### About this exercise
Return each record word for word and omit the pictures.
─── Extracted data
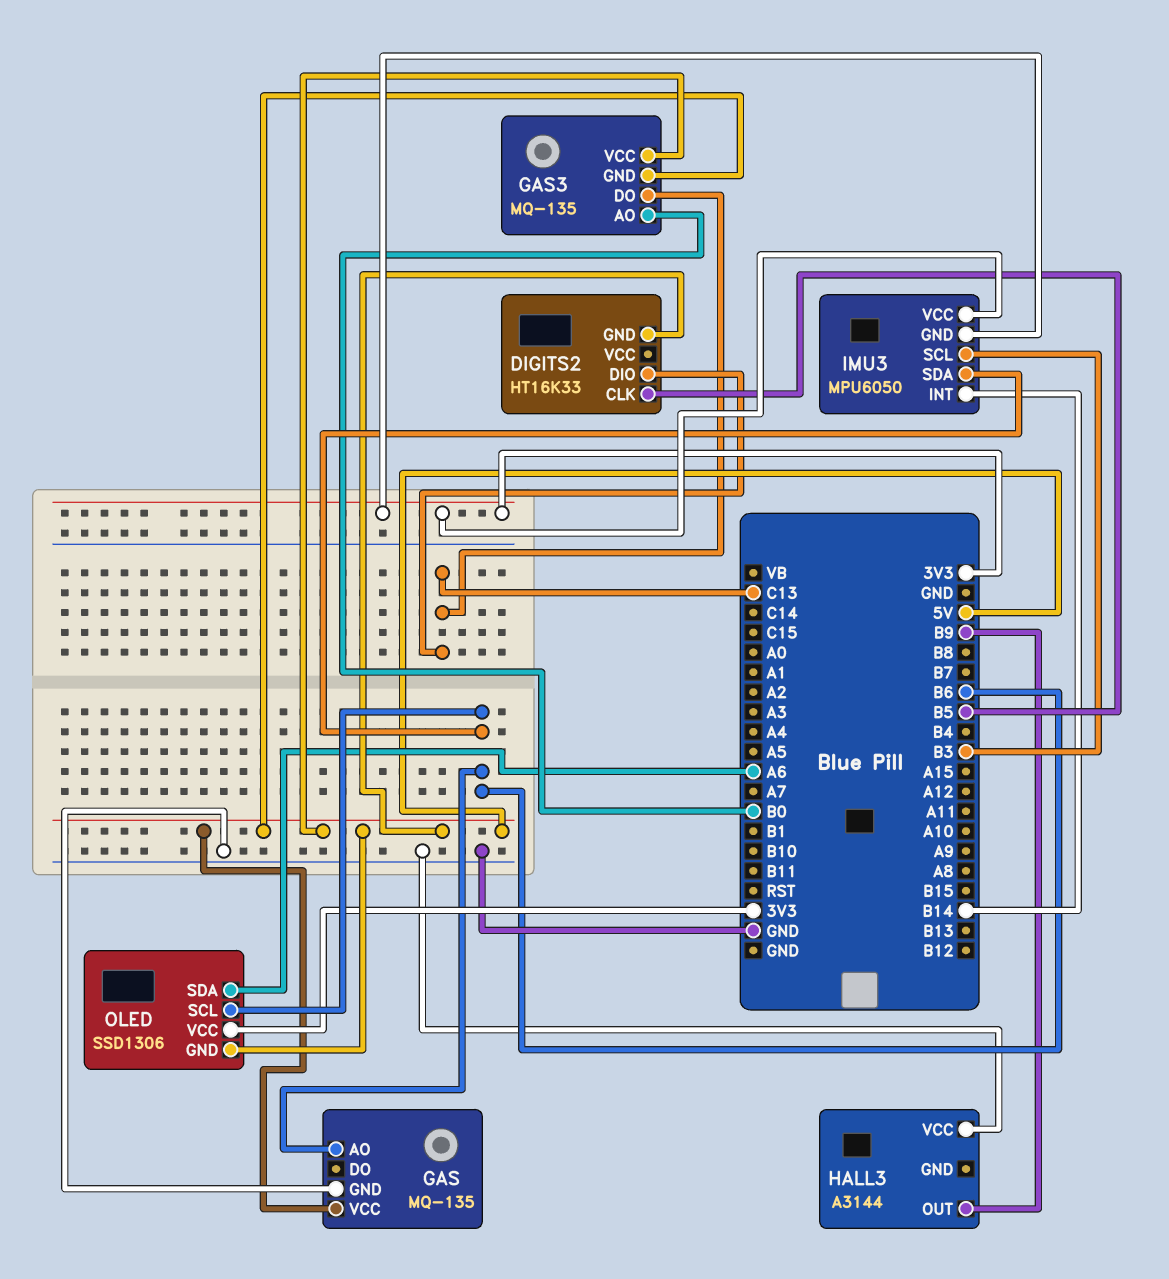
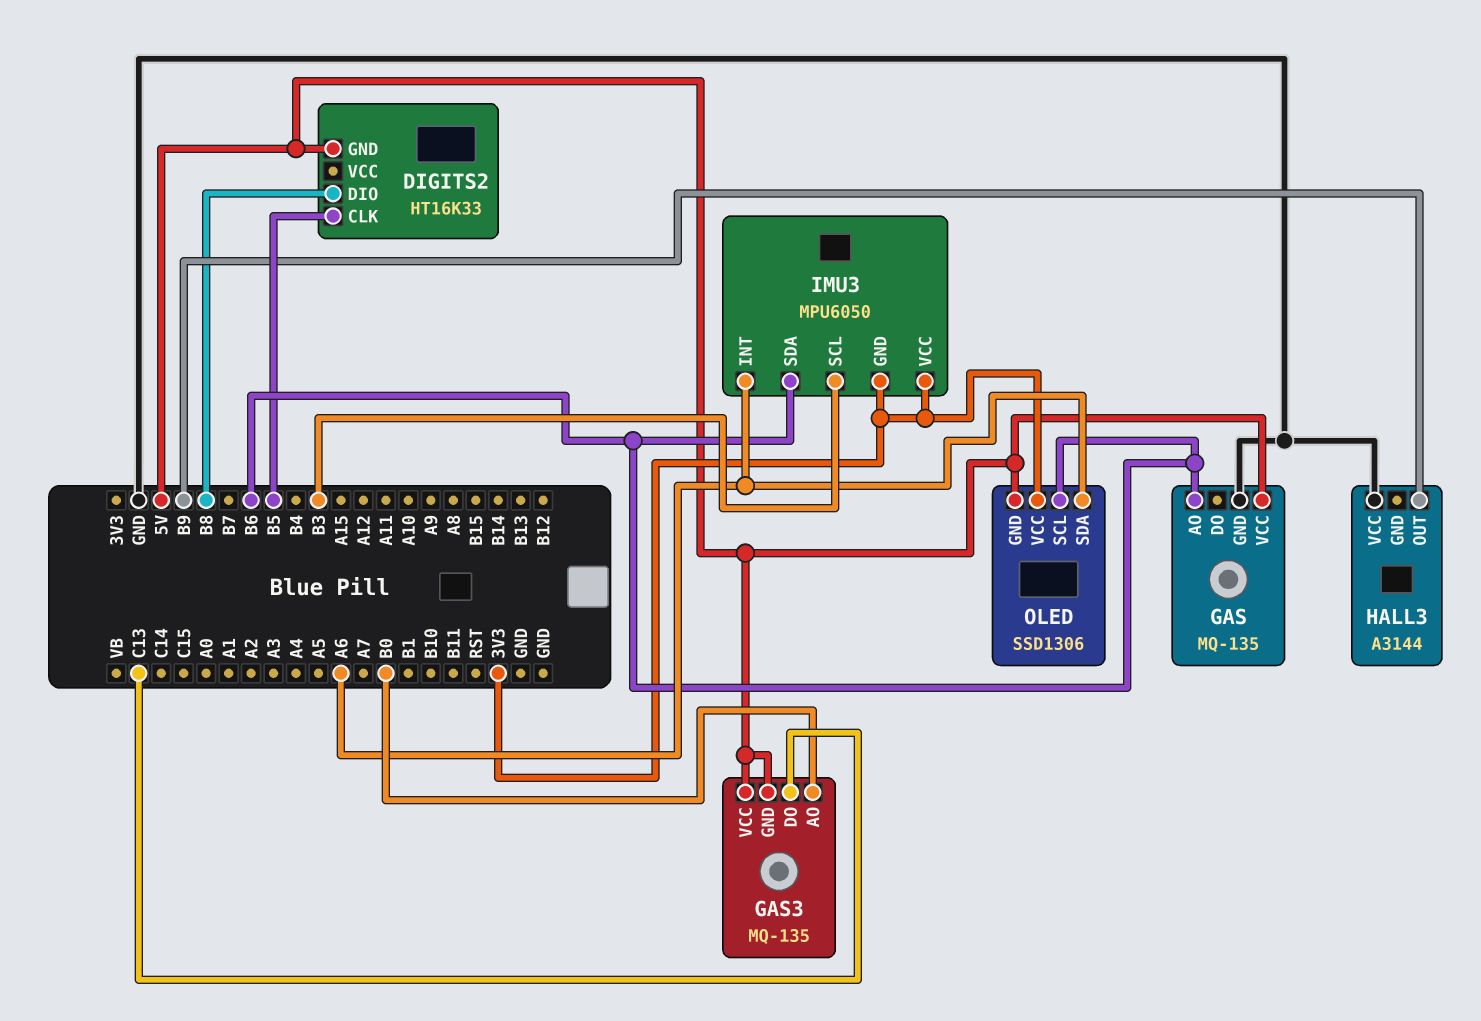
DIGITS2 pin DIO: C13 -> B8
IMU3 pin INT: B14 -> A6

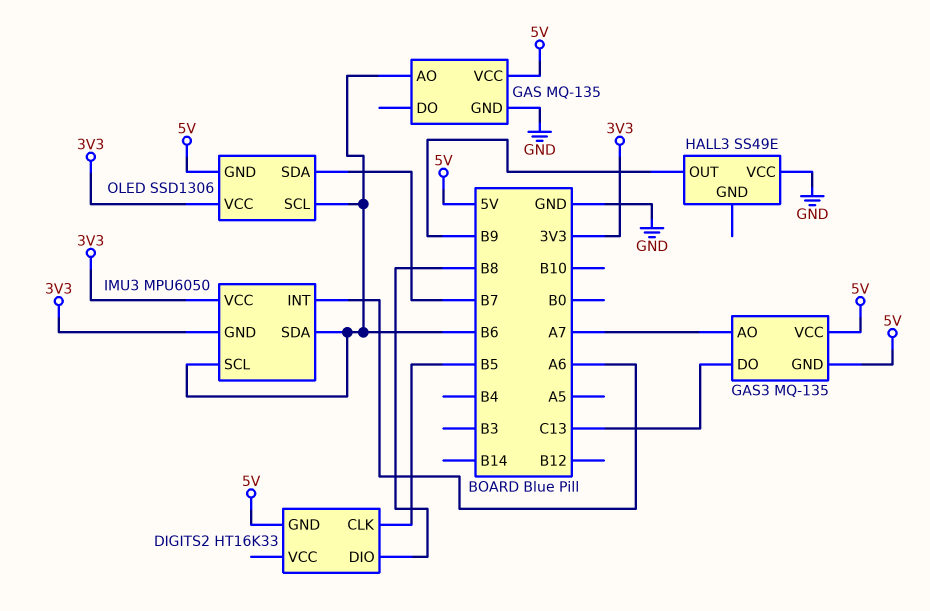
GAS3 pin AO: B0 -> A7
HALL3: A3144 -> SS49E
IMU3 pin SCL: B3 -> B6
OLED pin SDA: A6 -> B7

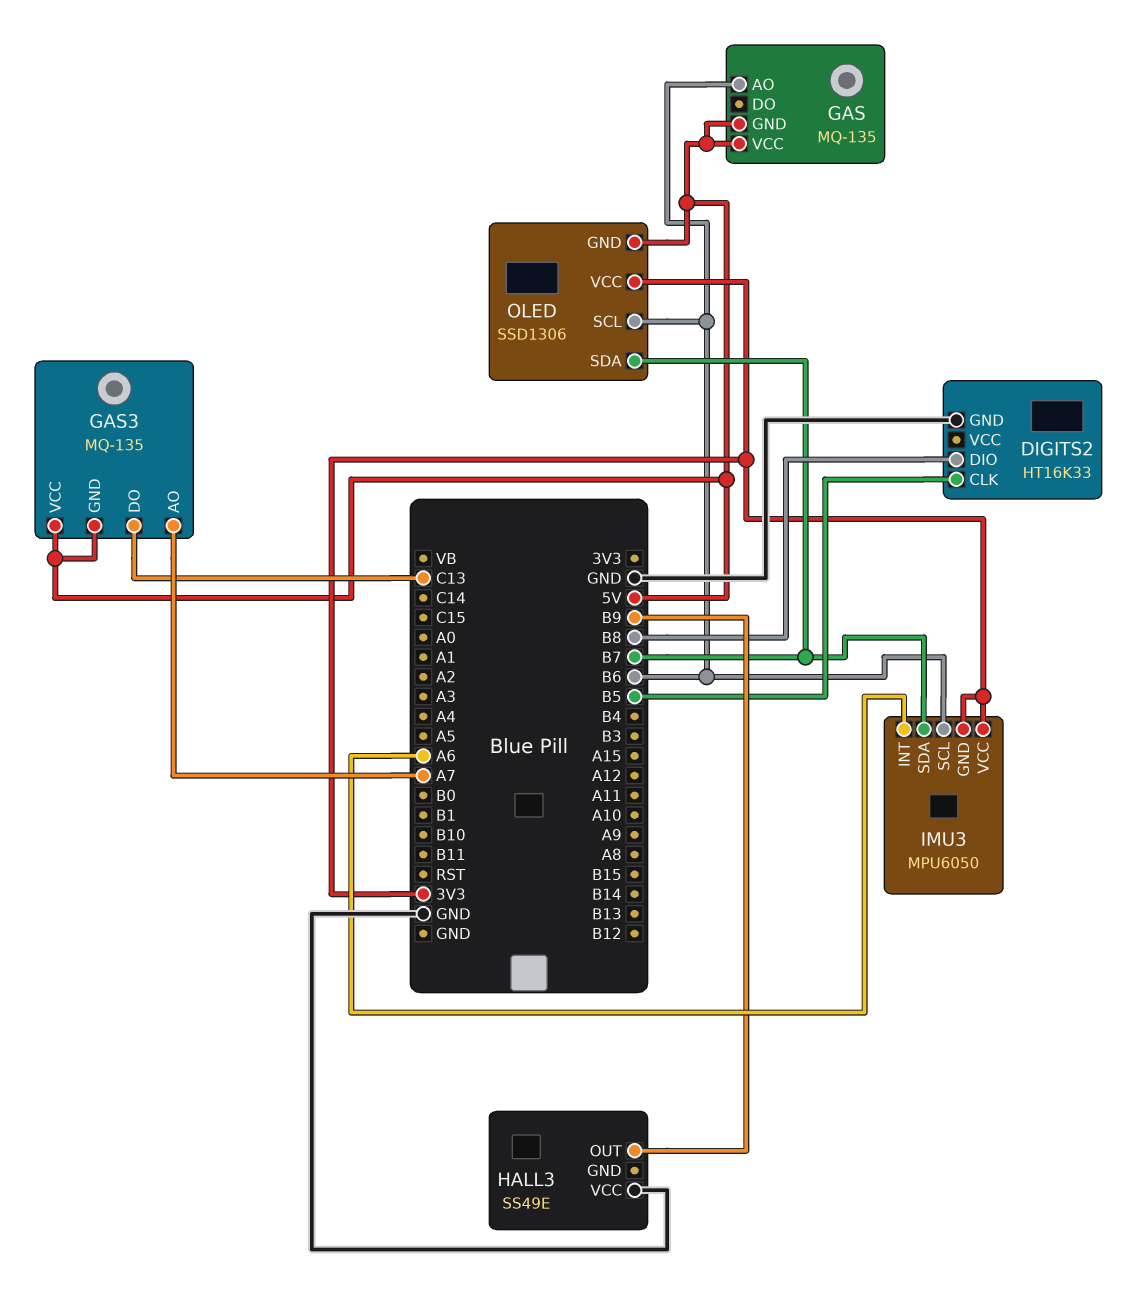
DIGITS2 pin GND: 5V -> GND
GAS pin GND: GND -> 5V
IMU3 pin SDA: B6 -> B7

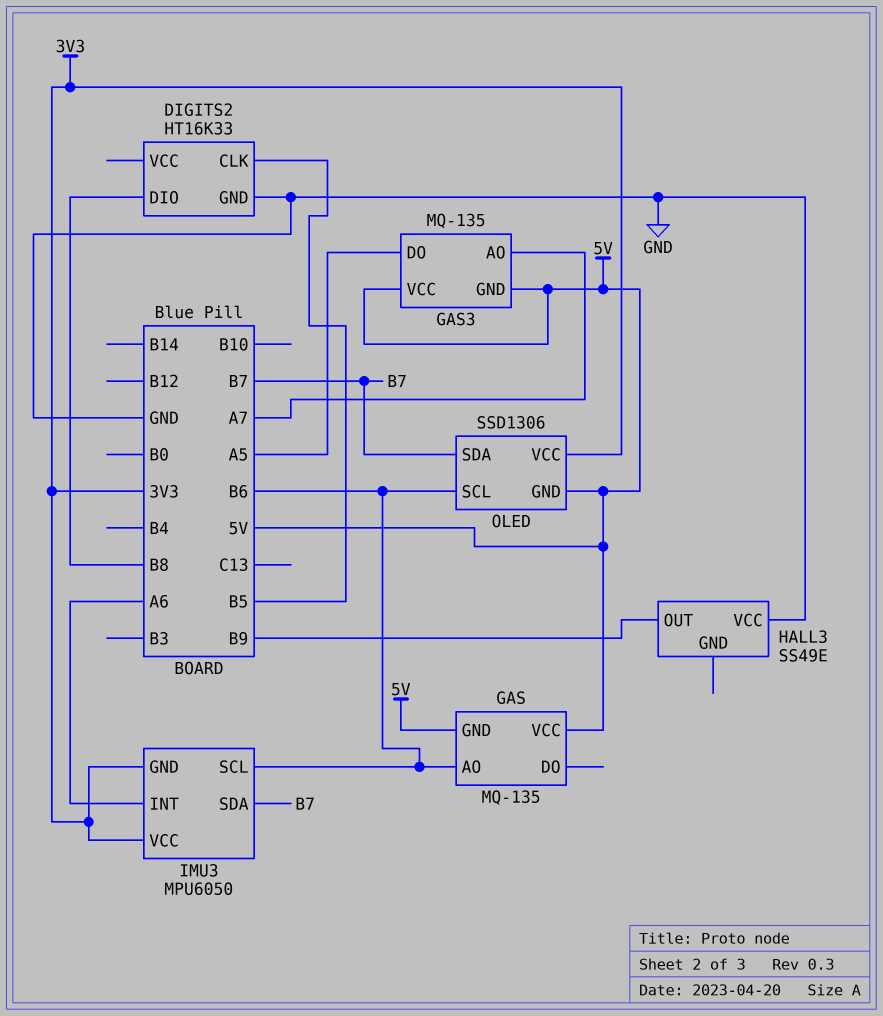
GAS3 pin DO: C13 -> A5

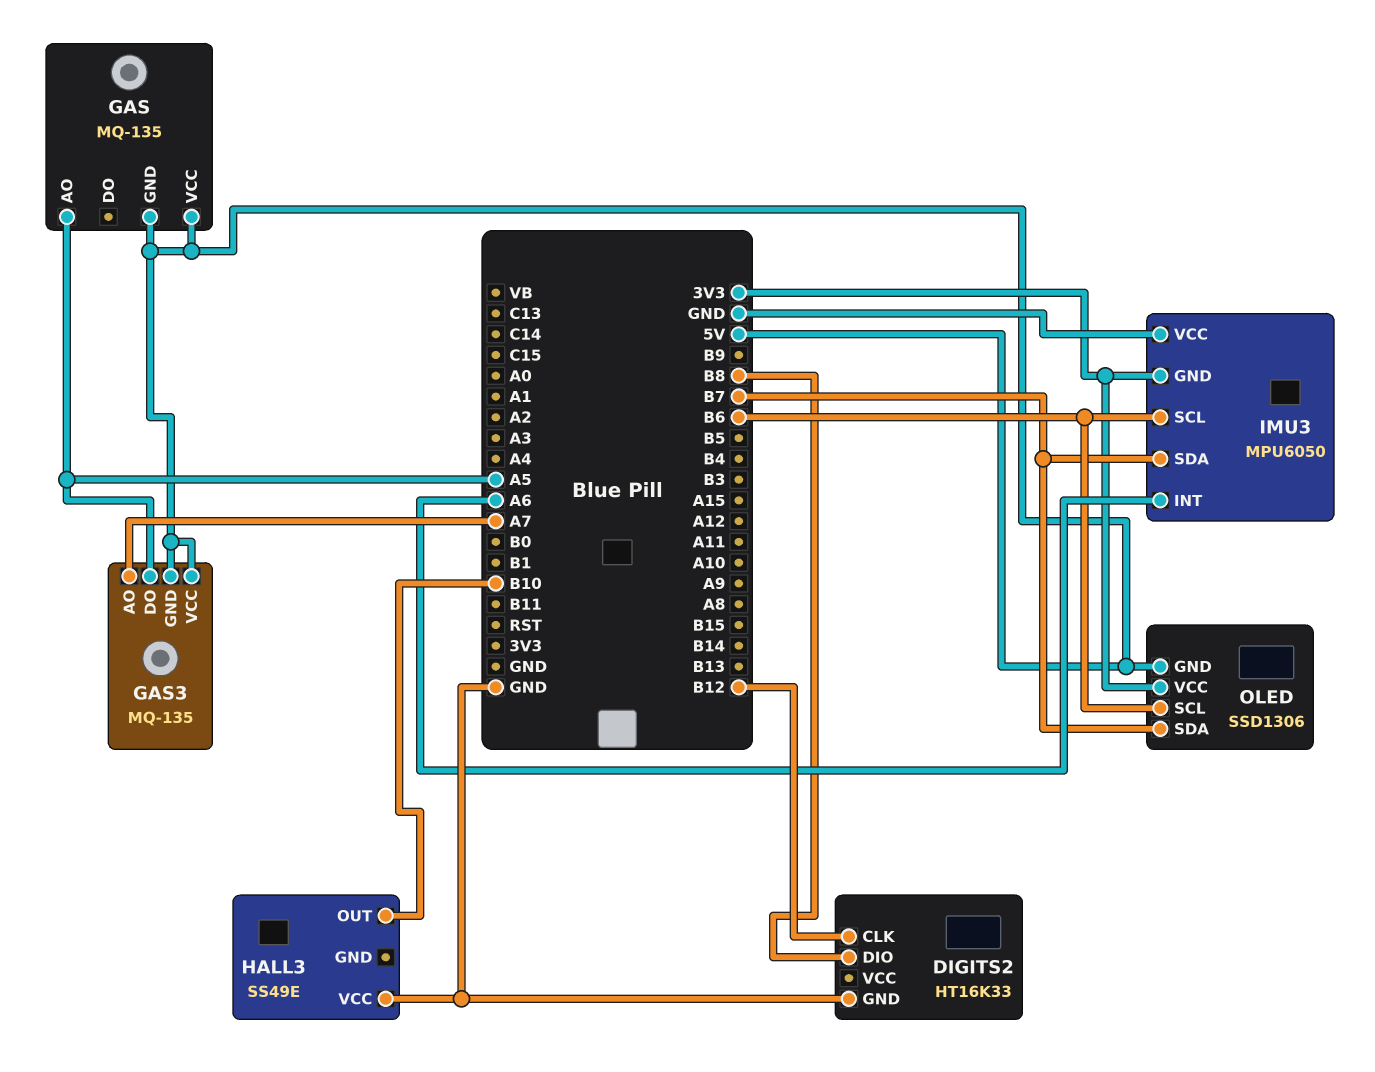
DIGITS2 pin CLK: B5 -> B12
GAS pin AO: B6 -> A5
HALL3 pin OUT: B9 -> B10
IMU3 pin VCC: 3V3 -> GND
──────
### Written solution
DIGITS2 pin DIO: C13 -> B8
IMU3 pin INT: B14 -> A6

GAS3 pin AO: B0 -> A7
HALL3: A3144 -> SS49E
IMU3 pin SCL: B3 -> B6
OLED pin SDA: A6 -> B7

DIGITS2 pin GND: 5V -> GND
GAS pin GND: GND -> 5V
IMU3 pin SDA: B6 -> B7

GAS3 pin DO: C13 -> A5

DIGITS2 pin CLK: B5 -> B12
GAS pin AO: B6 -> A5
HALL3 pin OUT: B9 -> B10
IMU3 pin VCC: 3V3 -> GND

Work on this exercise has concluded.